**Task prompt**
Retype every one of the records below character for character, with no changes.

--- BEGIN Task inputs ---

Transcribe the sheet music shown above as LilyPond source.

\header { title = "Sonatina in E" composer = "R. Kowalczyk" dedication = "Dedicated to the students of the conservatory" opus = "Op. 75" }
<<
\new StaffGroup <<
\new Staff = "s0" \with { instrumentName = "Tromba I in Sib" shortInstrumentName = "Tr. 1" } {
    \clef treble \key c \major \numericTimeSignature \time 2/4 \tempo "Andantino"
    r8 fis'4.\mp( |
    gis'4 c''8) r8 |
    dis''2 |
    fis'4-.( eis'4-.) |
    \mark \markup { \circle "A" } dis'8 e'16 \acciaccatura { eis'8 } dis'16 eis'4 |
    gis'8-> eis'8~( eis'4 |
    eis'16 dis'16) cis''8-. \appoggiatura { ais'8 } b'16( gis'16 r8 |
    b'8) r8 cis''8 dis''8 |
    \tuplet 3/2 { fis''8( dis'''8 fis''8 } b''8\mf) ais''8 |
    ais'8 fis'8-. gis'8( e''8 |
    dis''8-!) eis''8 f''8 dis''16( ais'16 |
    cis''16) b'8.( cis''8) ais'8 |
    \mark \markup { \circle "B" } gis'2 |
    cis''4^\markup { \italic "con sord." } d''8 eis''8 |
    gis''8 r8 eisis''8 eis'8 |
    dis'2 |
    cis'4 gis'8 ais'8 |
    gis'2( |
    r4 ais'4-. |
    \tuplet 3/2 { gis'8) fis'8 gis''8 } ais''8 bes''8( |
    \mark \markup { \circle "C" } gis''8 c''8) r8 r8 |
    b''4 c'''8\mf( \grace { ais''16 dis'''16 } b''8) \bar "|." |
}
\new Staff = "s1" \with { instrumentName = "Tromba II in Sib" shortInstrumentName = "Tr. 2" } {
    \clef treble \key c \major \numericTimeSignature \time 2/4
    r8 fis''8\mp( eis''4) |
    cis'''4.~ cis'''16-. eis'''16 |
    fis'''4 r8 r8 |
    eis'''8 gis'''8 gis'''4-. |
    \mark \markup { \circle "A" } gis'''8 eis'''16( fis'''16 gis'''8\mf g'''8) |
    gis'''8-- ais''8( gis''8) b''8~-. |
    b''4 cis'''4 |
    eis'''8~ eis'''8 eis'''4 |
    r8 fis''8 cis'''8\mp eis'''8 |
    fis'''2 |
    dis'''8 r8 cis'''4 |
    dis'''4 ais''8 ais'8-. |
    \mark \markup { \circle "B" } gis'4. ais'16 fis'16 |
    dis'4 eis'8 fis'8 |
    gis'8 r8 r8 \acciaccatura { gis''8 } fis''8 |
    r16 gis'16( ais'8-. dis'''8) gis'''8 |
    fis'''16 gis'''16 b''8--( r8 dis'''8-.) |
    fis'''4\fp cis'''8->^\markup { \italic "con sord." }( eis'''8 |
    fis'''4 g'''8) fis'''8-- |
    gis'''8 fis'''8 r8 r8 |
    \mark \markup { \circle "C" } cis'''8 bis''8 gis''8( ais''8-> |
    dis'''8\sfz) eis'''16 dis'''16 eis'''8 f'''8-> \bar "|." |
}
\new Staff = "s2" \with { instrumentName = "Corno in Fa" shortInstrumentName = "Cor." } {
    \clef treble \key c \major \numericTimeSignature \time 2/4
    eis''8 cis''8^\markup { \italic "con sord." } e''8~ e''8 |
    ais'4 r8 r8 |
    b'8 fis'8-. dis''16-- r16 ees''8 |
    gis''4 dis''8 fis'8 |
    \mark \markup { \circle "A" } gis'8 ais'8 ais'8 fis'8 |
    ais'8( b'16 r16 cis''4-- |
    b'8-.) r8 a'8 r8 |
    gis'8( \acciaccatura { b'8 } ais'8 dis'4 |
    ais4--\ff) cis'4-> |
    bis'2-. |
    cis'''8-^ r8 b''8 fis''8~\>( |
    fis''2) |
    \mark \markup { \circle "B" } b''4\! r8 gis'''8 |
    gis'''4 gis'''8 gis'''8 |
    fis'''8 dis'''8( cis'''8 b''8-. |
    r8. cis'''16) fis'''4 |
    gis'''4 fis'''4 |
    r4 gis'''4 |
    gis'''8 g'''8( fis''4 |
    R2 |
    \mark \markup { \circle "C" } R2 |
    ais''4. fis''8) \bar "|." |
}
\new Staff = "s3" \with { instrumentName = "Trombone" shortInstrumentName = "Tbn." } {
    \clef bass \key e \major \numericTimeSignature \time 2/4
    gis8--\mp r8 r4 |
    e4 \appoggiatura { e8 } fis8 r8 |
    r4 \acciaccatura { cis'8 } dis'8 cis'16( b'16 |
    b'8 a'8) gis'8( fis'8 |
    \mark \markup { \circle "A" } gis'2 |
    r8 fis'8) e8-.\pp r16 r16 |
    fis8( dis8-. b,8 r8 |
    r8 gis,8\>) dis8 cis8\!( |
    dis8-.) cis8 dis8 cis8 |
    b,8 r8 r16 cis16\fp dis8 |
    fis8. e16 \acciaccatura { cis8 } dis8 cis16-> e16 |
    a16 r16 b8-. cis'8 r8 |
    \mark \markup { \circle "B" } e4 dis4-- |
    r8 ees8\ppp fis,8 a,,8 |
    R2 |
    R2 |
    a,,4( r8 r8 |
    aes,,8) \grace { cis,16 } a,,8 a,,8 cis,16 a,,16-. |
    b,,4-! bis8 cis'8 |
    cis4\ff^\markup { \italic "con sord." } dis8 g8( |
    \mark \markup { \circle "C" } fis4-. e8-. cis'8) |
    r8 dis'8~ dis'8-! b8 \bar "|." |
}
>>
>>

--- END Task inputs ---

**Exercise solution**
Transcribe the sheet music shown above as LilyPond source.

\header { title = "Sonatina in E" composer = "R. Kowalczyk" dedication = "Dedicated to the students of the conservatory" opus = "Op. 75" }
<<
\new StaffGroup <<
\new Staff = "s0" \with { instrumentName = "Tromba I in Sib" shortInstrumentName = "Tr. 1" } {
    \clef treble \key c \major \numericTimeSignature \time 2/4 \tempo "Andantino"
    r8 fis'4.\mp( |
    gis'4 c''8) r8 |
    dis''2 |
    fis'4-.( eis'4-.) |
    \mark \markup { \circle "A" } dis'8 e'16 \acciaccatura { eis'8 } dis'16 eis'4 |
    gis'8-> eis'8~( eis'4 |
    eis'16 dis'16) cis''8-. \appoggiatura { ais'8 } b'16( gis'16 r8 |
    b'8) r8 cis''8 dis''8 |
    \tuplet 3/2 { fis''8( dis'''8 fis''8 } b''8\mf) ais''8 |
    ais'8 fis'8-. gis'8( e''8 |
    dis''8-!) eis''8 f''8 dis''16( ais'16 |
    cis''16) b'8.( cis''8) ais'8 |
    \mark \markup { \circle "B" } gis'2 |
    cis''4^\markup { \italic "con sord." } d''8 eis''8 |
    gis''8 r8 eisis''8 eis'8 |
    dis'2 |
    cis'4 gis'8 ais'8 |
    gis'2( |
    r4 ais'4-. |
    \tuplet 3/2 { gis'8) fis'8 gis''8 } ais''8 bes''8( |
    \mark \markup { \circle "C" } gis''8 c''8) r8 r8 |
    b''4 c'''8\mf( \grace { ais''16 dis'''16 } b''8) \bar "|." |
}
\new Staff = "s1" \with { instrumentName = "Tromba II in Sib" shortInstrumentName = "Tr. 2" } {
    \clef treble \key c \major \numericTimeSignature \time 2/4
    r8 fis''8\mp( eis''4) |
    cis'''4.~ cis'''16-. eis'''16 |
    fis'''4 r8 r8 |
    eis'''8 gis'''8 gis'''4-. |
    \mark \markup { \circle "A" } gis'''8 eis'''16( fis'''16 gis'''8\mf g'''8) |
    gis'''8-- ais''8( gis''8) b''8~-. |
    b''4 cis'''4 |
    eis'''8~ eis'''8 eis'''4 |
    r8 fis''8 cis'''8\mp eis'''8 |
    fis'''2 |
    dis'''8 r8 cis'''4 |
    dis'''4 ais''8 ais'8-. |
    \mark \markup { \circle "B" } gis'4. ais'16 fis'16 |
    dis'4 eis'8 fis'8 |
    gis'8 r8 r8 \acciaccatura { gis''8 } fis''8 |
    r16 gis'16( ais'8-. dis'''8) gis'''8 |
    fis'''16 gis'''16 b''8--( r8 dis'''8-.) |
    fis'''4\fp cis'''8->^\markup { \italic "con sord." }( eis'''8 |
    fis'''4 g'''8) fis'''8-- |
    gis'''8 fis'''8 r8 r8 |
    \mark \markup { \circle "C" } cis'''8 bis''8 gis''8( ais''8-> |
    dis'''8\sfz) eis'''16 dis'''16 eis'''8 f'''8-> \bar "|." |
}
\new Staff = "s2" \with { instrumentName = "Corno in Fa" shortInstrumentName = "Cor." } {
    \clef treble \key c \major \numericTimeSignature \time 2/4
    eis''8 cis''8^\markup { \italic "con sord." } e''8~ e''8 |
    ais'4 r8 r8 |
    b'8 fis'8-. dis''16-- r16 ees''8 |
    gis''4 dis''8 fis'8 |
    \mark \markup { \circle "A" } gis'8 ais'8 ais'8 fis'8 |
    ais'8( b'16 r16 cis''4-- |
    b'8-.) r8 a'8 r8 |
    gis'8( \acciaccatura { b'8 } ais'8 dis'4 |
    ais4--\ff) cis'4-> |
    bis'2-. |
    cis'''8-^ r8 b''8 fis''8~\>( |
    fis''2) |
    \mark \markup { \circle "B" } b''4\! r8 gis'''8 |
    gis'''4 gis'''8 gis'''8 |
    fis'''8 dis'''8( cis'''8 b''8-. |
    r8. cis'''16) fis'''4 |
    gis'''4 fis'''4 |
    r4 gis'''4 |
    gis'''8 g'''8( fis''4 |
    R2 |
    \mark \markup { \circle "C" } R2 |
    ais''4. fis''8) \bar "|." |
}
\new Staff = "s3" \with { instrumentName = "Trombone" shortInstrumentName = "Tbn." } {
    \clef bass \key e \major \numericTimeSignature \time 2/4
    gis8--\mp r8 r4 |
    e4 \appoggiatura { e8 } fis8 r8 |
    r4 \acciaccatura { cis'8 } dis'8 cis'16( b'16 |
    b'8 a'8) gis'8( fis'8 |
    \mark \markup { \circle "A" } gis'2 |
    r8 fis'8) e8-.\pp r16 r16 |
    fis8( dis8-. b,8 r8 |
    r8 gis,8\>) dis8 cis8\!( |
    dis8-.) cis8 dis8 cis8 |
    b,8 r8 r16 cis16\fp dis8 |
    fis8. e16 \acciaccatura { cis8 } dis8 cis16-> e16 |
    a16 r16 b8-. cis'8 r8 |
    \mark \markup { \circle "B" } e4 dis4-- |
    r8 ees8\ppp fis,8 a,,8 |
    R2 |
    R2 |
    a,,4( r8 r8 |
    aes,,8) \grace { cis,16 } a,,8 a,,8 cis,16 a,,16-. |
    b,,4-! bis8 cis'8 |
    cis4\ff^\markup { \italic "con sord." } dis8 g8( |
    \mark \markup { \circle "C" } fis4-. e8-. cis'8) |
    r8 dis'8~ dis'8-! b8 \bar "|." |
}
>>
>>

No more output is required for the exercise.